_HOW TO COMPLETE THIS TASK_
Your answer must be an exact copy of the data below, minus any pictures.

(Scene comparison data)
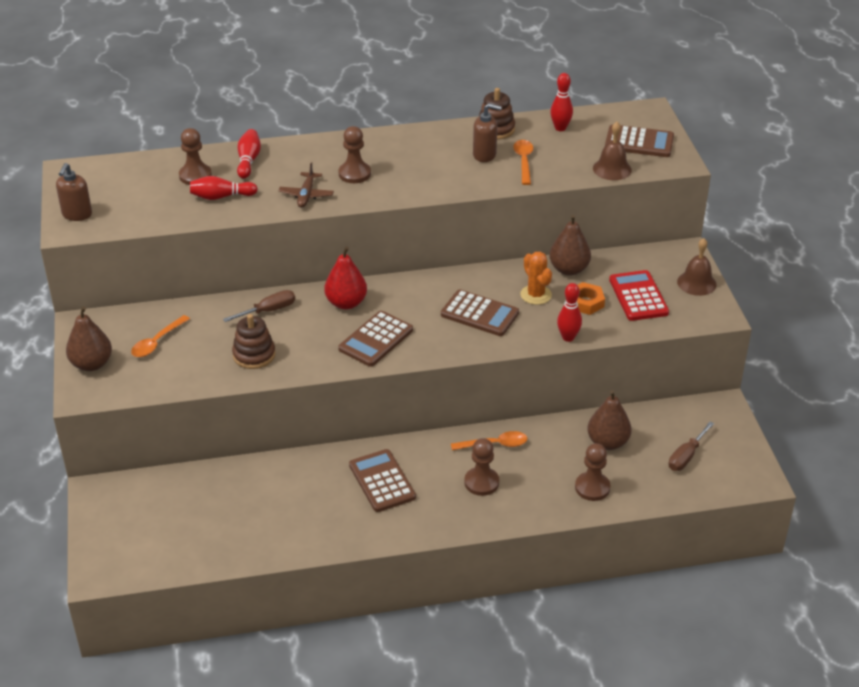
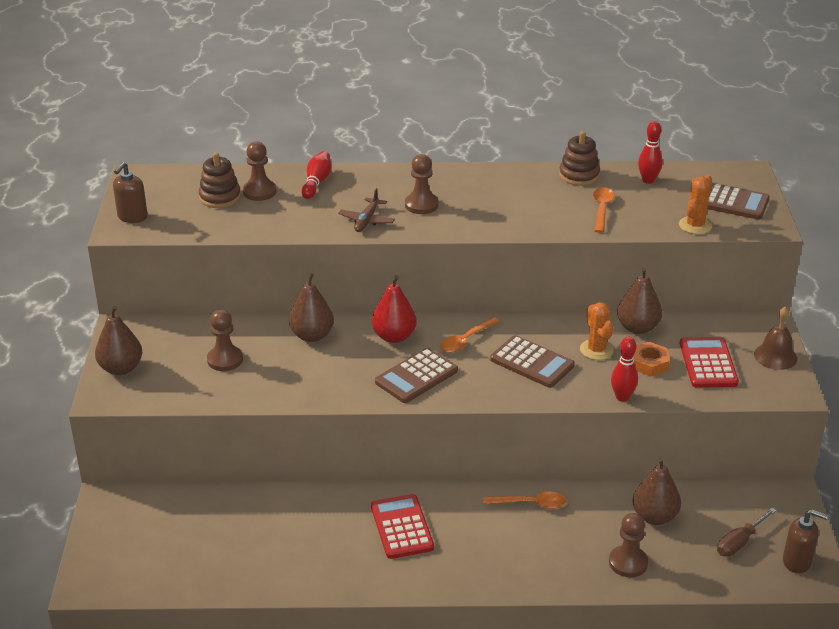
camera: 10 degrees right, 5 degrees down
(157, 342) = (192, 354): orange spoon -> orange spoon (465, 340)
(221, 197) = (280, 214): red bowling pin -> none
(254, 355) = (286, 378): brown stacking toy -> brown stacking toy (220, 197)
(268, 311) = (312, 336): brown screwdriver -> brown pear
(382, 481) = (402, 527): brown calculator -> red calculator
(481, 482) = (508, 542): brown pawn -> brown pawn (225, 360)
(484, 155) = (561, 199): brown soap dispenser -> brown soap dispenser (797, 562)
(612, 169) = (695, 225): brown bell -> orange cactus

_RESULT FOR THIS TASK_
camera: 10 degrees right, 5 degrees down
(157, 342) = (192, 354): orange spoon -> orange spoon (465, 340)
(221, 197) = (280, 214): red bowling pin -> none
(254, 355) = (286, 378): brown stacking toy -> brown stacking toy (220, 197)
(268, 311) = (312, 336): brown screwdriver -> brown pear
(382, 481) = (402, 527): brown calculator -> red calculator
(481, 482) = (508, 542): brown pawn -> brown pawn (225, 360)
(484, 155) = (561, 199): brown soap dispenser -> brown soap dispenser (797, 562)
(612, 169) = (695, 225): brown bell -> orange cactus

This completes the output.